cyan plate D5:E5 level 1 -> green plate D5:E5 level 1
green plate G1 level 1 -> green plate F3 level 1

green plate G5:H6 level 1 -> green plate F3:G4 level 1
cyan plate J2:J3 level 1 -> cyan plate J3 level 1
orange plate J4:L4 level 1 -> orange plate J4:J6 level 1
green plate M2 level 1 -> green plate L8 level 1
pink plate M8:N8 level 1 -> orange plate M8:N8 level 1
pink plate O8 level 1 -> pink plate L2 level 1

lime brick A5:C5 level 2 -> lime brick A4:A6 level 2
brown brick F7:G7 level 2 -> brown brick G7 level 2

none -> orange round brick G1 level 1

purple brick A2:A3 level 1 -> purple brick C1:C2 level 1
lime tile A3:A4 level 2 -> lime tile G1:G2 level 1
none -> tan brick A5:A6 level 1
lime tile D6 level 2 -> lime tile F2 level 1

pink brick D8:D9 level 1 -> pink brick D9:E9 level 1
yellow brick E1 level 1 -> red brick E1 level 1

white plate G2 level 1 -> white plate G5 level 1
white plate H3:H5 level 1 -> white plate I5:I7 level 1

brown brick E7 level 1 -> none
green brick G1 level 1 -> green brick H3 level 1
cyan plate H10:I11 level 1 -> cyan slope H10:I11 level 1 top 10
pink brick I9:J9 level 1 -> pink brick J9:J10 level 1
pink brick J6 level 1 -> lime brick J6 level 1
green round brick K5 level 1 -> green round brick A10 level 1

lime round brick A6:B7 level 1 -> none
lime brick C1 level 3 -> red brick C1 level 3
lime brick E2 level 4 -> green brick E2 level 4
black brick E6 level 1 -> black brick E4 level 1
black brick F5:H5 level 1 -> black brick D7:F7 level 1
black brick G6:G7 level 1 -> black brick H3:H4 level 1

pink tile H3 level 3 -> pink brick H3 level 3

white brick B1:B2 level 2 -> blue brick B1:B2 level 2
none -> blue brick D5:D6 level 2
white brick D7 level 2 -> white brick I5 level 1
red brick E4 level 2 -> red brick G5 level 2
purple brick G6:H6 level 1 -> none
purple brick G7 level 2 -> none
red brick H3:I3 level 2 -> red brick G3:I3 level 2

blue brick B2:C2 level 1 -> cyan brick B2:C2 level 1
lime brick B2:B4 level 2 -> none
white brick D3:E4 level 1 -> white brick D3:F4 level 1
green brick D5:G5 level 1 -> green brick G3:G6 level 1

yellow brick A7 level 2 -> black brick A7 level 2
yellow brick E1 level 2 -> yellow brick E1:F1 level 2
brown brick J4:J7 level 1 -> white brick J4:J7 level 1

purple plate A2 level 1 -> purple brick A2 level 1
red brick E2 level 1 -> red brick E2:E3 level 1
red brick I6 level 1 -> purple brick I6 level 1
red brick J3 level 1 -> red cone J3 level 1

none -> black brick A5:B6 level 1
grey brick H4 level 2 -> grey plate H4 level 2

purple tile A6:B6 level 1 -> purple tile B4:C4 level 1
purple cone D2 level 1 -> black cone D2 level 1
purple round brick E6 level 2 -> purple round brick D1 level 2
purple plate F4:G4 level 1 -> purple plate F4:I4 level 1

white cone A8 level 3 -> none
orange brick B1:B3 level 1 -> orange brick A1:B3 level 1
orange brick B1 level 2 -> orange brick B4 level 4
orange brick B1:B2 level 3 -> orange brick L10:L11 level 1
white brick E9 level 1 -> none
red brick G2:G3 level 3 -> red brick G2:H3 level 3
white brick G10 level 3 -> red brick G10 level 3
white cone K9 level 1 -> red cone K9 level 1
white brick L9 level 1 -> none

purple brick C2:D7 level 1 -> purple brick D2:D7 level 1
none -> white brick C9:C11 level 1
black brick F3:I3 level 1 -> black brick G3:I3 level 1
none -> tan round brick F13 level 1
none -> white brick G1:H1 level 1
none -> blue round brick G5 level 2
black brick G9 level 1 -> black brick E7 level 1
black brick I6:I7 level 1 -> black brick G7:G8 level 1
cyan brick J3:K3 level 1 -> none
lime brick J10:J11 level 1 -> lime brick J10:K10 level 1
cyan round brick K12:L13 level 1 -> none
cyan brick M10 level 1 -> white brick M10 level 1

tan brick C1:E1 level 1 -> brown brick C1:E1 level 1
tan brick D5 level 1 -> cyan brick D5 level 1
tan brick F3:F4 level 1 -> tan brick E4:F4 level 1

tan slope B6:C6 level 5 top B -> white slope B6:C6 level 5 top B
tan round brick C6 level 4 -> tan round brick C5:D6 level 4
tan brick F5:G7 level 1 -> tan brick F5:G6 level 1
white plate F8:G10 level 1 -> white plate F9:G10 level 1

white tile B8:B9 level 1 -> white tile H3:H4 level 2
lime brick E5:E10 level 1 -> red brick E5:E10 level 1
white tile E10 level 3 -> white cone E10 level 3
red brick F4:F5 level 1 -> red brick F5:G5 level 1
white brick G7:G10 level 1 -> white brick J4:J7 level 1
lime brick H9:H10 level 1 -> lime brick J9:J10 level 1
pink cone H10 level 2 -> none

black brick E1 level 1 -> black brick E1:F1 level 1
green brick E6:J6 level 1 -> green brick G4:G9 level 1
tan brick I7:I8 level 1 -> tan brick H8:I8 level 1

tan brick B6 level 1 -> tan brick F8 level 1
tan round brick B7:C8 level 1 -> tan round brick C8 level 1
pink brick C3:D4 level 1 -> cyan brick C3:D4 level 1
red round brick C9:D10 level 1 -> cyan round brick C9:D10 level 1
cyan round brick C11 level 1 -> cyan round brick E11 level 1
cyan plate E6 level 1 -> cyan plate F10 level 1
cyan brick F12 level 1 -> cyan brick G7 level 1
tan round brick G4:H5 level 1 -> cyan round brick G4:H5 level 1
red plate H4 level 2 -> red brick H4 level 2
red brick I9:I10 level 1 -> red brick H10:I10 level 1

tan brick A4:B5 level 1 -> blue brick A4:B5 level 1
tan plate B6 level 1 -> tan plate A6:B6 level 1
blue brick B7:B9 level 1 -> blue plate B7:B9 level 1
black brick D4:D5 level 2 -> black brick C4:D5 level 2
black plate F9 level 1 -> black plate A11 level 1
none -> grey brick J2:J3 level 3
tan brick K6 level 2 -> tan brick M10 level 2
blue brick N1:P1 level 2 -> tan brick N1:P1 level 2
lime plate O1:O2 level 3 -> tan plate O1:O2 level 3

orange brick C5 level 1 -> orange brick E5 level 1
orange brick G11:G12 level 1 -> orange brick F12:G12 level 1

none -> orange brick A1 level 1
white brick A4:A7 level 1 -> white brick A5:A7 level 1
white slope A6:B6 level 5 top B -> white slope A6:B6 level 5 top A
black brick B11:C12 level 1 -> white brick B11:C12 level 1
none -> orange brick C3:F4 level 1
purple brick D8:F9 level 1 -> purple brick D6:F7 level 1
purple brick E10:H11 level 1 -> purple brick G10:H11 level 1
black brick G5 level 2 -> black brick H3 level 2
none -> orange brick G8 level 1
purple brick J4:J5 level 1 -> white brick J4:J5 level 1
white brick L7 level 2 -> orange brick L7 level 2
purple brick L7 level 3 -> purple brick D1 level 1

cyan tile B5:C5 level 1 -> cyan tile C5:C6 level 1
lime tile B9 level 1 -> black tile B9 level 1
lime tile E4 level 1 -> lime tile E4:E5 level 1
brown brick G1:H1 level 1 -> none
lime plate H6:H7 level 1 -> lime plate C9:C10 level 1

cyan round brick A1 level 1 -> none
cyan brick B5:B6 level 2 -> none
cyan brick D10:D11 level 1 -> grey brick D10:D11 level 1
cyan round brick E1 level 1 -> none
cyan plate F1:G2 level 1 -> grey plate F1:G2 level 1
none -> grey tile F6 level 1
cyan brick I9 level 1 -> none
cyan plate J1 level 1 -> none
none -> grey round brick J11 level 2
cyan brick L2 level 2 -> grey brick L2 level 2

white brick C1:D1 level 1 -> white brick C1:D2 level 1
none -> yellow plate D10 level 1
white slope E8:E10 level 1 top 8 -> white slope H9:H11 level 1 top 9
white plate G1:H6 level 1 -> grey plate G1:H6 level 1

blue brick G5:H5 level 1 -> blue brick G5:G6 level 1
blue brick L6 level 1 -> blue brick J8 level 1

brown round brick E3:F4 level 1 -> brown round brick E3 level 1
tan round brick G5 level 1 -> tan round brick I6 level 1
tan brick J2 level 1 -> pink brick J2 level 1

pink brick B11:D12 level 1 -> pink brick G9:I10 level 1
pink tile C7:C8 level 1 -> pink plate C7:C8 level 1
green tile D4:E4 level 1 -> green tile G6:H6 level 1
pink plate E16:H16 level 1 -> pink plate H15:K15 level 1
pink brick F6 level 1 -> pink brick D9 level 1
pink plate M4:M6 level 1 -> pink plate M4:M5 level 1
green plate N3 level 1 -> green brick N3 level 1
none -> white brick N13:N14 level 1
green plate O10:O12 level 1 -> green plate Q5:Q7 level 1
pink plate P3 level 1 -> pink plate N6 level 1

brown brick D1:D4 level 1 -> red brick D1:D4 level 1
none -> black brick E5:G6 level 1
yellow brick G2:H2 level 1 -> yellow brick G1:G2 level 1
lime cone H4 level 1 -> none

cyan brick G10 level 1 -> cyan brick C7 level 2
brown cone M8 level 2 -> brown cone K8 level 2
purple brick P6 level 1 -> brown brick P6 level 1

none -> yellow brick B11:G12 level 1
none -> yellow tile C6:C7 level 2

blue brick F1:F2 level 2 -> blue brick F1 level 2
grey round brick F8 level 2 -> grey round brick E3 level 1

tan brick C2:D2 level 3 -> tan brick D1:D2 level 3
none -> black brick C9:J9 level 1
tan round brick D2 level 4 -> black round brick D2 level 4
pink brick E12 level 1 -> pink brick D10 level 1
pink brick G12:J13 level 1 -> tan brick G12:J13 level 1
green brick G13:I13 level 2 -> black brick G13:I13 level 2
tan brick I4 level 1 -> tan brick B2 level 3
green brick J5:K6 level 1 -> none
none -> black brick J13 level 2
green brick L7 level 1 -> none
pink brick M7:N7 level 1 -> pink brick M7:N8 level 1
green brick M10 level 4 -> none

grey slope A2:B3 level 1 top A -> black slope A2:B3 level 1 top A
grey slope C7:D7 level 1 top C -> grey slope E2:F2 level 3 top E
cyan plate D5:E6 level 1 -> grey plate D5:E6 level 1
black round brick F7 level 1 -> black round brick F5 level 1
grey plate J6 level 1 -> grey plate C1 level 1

○ ○ ○

▶ _Task requirements_:
Beginning with the line holding "black brick G9" and ending with the line holding "black brick E1 level", write out the stretch of material above exactly; add no further lines.

▶ _Solution_:
black brick G9 level 1 -> black brick E7 level 1
black brick I6:I7 level 1 -> black brick G7:G8 level 1
cyan brick J3:K3 level 1 -> none
lime brick J10:J11 level 1 -> lime brick J10:K10 level 1
cyan round brick K12:L13 level 1 -> none
cyan brick M10 level 1 -> white brick M10 level 1

tan brick C1:E1 level 1 -> brown brick C1:E1 level 1
tan brick D5 level 1 -> cyan brick D5 level 1
tan brick F3:F4 level 1 -> tan brick E4:F4 level 1

tan slope B6:C6 level 5 top B -> white slope B6:C6 level 5 top B
tan round brick C6 level 4 -> tan round brick C5:D6 level 4
tan brick F5:G7 level 1 -> tan brick F5:G6 level 1
white plate F8:G10 level 1 -> white plate F9:G10 level 1

white tile B8:B9 level 1 -> white tile H3:H4 level 2
lime brick E5:E10 level 1 -> red brick E5:E10 level 1
white tile E10 level 3 -> white cone E10 level 3
red brick F4:F5 level 1 -> red brick F5:G5 level 1
white brick G7:G10 level 1 -> white brick J4:J7 level 1
lime brick H9:H10 level 1 -> lime brick J9:J10 level 1
pink cone H10 level 2 -> none

black brick E1 level 1 -> black brick E1:F1 level 1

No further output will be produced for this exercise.